### What you have to do
Please reproduce the following records exactly, with nothing omitted.

[Records — start]

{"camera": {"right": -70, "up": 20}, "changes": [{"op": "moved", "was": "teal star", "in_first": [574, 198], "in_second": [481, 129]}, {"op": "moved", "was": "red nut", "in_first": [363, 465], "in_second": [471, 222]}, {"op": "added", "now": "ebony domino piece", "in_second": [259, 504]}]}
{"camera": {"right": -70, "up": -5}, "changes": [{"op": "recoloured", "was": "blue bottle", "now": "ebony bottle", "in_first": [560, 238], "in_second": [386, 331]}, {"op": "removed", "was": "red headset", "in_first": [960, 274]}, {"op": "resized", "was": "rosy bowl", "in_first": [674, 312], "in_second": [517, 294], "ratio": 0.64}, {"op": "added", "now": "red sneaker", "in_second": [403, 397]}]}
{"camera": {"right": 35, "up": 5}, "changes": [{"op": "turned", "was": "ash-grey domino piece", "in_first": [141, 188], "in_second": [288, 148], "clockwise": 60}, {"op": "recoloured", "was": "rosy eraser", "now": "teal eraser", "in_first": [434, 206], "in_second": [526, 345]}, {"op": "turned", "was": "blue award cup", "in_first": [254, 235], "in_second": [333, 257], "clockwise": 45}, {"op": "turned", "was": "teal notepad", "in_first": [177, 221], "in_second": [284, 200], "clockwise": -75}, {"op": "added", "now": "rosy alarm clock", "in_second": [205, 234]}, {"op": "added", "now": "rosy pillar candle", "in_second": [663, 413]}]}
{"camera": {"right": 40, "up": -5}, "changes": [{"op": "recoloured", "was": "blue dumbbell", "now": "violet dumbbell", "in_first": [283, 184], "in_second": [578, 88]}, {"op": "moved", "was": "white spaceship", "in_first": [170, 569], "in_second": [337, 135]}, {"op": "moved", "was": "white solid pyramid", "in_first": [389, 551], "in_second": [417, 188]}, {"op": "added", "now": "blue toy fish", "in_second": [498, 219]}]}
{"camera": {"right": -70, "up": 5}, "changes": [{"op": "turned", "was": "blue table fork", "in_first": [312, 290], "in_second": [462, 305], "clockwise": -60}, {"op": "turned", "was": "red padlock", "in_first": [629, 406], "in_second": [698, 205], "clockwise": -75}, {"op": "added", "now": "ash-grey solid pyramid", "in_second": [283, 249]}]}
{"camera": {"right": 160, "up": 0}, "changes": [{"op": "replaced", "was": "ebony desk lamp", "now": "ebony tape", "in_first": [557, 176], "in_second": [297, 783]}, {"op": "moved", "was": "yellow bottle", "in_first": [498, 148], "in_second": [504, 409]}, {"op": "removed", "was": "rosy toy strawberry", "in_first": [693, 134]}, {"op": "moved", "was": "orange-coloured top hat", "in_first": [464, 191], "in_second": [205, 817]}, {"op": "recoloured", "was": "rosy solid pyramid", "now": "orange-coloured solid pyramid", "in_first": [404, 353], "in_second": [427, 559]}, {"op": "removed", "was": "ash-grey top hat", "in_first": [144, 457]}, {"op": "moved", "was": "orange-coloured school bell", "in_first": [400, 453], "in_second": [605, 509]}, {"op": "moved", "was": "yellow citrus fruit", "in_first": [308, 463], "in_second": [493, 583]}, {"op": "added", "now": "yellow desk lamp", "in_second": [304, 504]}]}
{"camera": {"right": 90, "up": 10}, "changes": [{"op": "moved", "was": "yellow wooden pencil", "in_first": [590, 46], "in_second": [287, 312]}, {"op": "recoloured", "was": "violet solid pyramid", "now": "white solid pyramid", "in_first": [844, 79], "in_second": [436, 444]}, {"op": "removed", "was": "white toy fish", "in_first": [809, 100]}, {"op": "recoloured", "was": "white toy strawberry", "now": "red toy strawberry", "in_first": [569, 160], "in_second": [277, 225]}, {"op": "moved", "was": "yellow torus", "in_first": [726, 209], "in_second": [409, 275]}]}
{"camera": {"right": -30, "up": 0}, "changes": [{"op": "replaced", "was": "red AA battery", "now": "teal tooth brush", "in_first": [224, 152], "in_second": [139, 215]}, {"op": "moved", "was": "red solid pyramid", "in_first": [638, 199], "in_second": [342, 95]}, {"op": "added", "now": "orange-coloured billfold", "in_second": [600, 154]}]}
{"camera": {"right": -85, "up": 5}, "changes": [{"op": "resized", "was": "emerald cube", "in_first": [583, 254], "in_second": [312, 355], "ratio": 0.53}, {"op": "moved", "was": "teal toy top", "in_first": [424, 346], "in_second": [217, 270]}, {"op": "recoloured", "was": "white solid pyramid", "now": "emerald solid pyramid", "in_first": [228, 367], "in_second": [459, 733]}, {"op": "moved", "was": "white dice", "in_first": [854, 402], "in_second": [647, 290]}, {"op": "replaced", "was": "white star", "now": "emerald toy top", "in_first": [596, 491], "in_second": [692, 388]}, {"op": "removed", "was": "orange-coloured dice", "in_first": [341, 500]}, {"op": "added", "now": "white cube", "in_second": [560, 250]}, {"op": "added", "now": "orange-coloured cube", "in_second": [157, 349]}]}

[Records — finish]

### Response box
{"camera": {"right": -70, "up": 20}, "changes": [{"op": "moved", "was": "teal star", "in_first": [574, 198], "in_second": [481, 129]}, {"op": "moved", "was": "red nut", "in_first": [363, 465], "in_second": [471, 222]}, {"op": "added", "now": "ebony domino piece", "in_second": [259, 504]}]}
{"camera": {"right": -70, "up": -5}, "changes": [{"op": "recoloured", "was": "blue bottle", "now": "ebony bottle", "in_first": [560, 238], "in_second": [386, 331]}, {"op": "removed", "was": "red headset", "in_first": [960, 274]}, {"op": "resized", "was": "rosy bowl", "in_first": [674, 312], "in_second": [517, 294], "ratio": 0.64}, {"op": "added", "now": "red sneaker", "in_second": [403, 397]}]}
{"camera": {"right": 35, "up": 5}, "changes": [{"op": "turned", "was": "ash-grey domino piece", "in_first": [141, 188], "in_second": [288, 148], "clockwise": 60}, {"op": "recoloured", "was": "rosy eraser", "now": "teal eraser", "in_first": [434, 206], "in_second": [526, 345]}, {"op": "turned", "was": "blue award cup", "in_first": [254, 235], "in_second": [333, 257], "clockwise": 45}, {"op": "turned", "was": "teal notepad", "in_first": [177, 221], "in_second": [284, 200], "clockwise": -75}, {"op": "added", "now": "rosy alarm clock", "in_second": [205, 234]}, {"op": "added", "now": "rosy pillar candle", "in_second": [663, 413]}]}
{"camera": {"right": 40, "up": -5}, "changes": [{"op": "recoloured", "was": "blue dumbbell", "now": "violet dumbbell", "in_first": [283, 184], "in_second": [578, 88]}, {"op": "moved", "was": "white spaceship", "in_first": [170, 569], "in_second": [337, 135]}, {"op": "moved", "was": "white solid pyramid", "in_first": [389, 551], "in_second": [417, 188]}, {"op": "added", "now": "blue toy fish", "in_second": [498, 219]}]}
{"camera": {"right": -70, "up": 5}, "changes": [{"op": "turned", "was": "blue table fork", "in_first": [312, 290], "in_second": [462, 305], "clockwise": -60}, {"op": "turned", "was": "red padlock", "in_first": [629, 406], "in_second": [698, 205], "clockwise": -75}, {"op": "added", "now": "ash-grey solid pyramid", "in_second": [283, 249]}]}
{"camera": {"right": 160, "up": 0}, "changes": [{"op": "replaced", "was": "ebony desk lamp", "now": "ebony tape", "in_first": [557, 176], "in_second": [297, 783]}, {"op": "moved", "was": "yellow bottle", "in_first": [498, 148], "in_second": [504, 409]}, {"op": "removed", "was": "rosy toy strawberry", "in_first": [693, 134]}, {"op": "moved", "was": "orange-coloured top hat", "in_first": [464, 191], "in_second": [205, 817]}, {"op": "recoloured", "was": "rosy solid pyramid", "now": "orange-coloured solid pyramid", "in_first": [404, 353], "in_second": [427, 559]}, {"op": "removed", "was": "ash-grey top hat", "in_first": [144, 457]}, {"op": "moved", "was": "orange-coloured school bell", "in_first": [400, 453], "in_second": [605, 509]}, {"op": "moved", "was": "yellow citrus fruit", "in_first": [308, 463], "in_second": [493, 583]}, {"op": "added", "now": "yellow desk lamp", "in_second": [304, 504]}]}
{"camera": {"right": 90, "up": 10}, "changes": [{"op": "moved", "was": "yellow wooden pencil", "in_first": [590, 46], "in_second": [287, 312]}, {"op": "recoloured", "was": "violet solid pyramid", "now": "white solid pyramid", "in_first": [844, 79], "in_second": [436, 444]}, {"op": "removed", "was": "white toy fish", "in_first": [809, 100]}, {"op": "recoloured", "was": "white toy strawberry", "now": "red toy strawberry", "in_first": [569, 160], "in_second": [277, 225]}, {"op": "moved", "was": "yellow torus", "in_first": [726, 209], "in_second": [409, 275]}]}
{"camera": {"right": -30, "up": 0}, "changes": [{"op": "replaced", "was": "red AA battery", "now": "teal tooth brush", "in_first": [224, 152], "in_second": [139, 215]}, {"op": "moved", "was": "red solid pyramid", "in_first": [638, 199], "in_second": [342, 95]}, {"op": "added", "now": "orange-coloured billfold", "in_second": [600, 154]}]}
{"camera": {"right": -85, "up": 5}, "changes": [{"op": "resized", "was": "emerald cube", "in_first": [583, 254], "in_second": [312, 355], "ratio": 0.53}, {"op": "moved", "was": "teal toy top", "in_first": [424, 346], "in_second": [217, 270]}, {"op": "recoloured", "was": "white solid pyramid", "now": "emerald solid pyramid", "in_first": [228, 367], "in_second": [459, 733]}, {"op": "moved", "was": "white dice", "in_first": [854, 402], "in_second": [647, 290]}, {"op": "replaced", "was": "white star", "now": "emerald toy top", "in_first": [596, 491], "in_second": [692, 388]}, {"op": "removed", "was": "orange-coloured dice", "in_first": [341, 500]}, {"op": "added", "now": "white cube", "in_second": [560, 250]}, {"op": "added", "now": "orange-coloured cube", "in_second": [157, 349]}]}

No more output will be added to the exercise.